-- Records follows --

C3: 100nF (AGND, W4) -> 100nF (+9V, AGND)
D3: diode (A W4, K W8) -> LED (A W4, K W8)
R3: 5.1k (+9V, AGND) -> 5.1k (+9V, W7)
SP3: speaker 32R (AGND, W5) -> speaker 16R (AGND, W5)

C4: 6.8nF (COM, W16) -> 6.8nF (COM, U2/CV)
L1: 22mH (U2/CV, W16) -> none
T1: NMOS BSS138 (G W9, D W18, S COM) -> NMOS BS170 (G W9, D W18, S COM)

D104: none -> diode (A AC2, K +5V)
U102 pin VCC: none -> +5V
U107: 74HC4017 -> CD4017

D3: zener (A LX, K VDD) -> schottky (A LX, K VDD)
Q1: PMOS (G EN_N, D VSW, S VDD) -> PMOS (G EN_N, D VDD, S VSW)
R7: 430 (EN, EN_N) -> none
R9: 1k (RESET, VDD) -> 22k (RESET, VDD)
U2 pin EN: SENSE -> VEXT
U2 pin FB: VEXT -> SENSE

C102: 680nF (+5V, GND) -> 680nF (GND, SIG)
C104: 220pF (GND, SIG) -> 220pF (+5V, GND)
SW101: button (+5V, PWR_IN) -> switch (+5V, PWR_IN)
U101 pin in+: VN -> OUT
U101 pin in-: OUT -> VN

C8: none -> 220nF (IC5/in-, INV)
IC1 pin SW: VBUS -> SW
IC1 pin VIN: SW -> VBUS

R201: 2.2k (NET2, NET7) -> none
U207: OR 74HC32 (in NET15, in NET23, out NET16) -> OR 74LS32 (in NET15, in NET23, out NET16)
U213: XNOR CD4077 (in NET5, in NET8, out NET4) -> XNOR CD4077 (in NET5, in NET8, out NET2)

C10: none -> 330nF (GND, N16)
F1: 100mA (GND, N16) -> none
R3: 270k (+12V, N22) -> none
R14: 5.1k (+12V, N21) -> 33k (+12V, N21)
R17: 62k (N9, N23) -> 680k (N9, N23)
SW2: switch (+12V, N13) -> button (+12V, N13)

-- Records concluded --

Exercise instructions » Match on "AGND": copy every line in the records that has it.

Finished exercise »
C3: 100nF (AGND, W4) -> 100nF (+9V, AGND)
R3: 5.1k (+9V, AGND) -> 5.1k (+9V, W7)
SP3: speaker 32R (AGND, W5) -> speaker 16R (AGND, W5)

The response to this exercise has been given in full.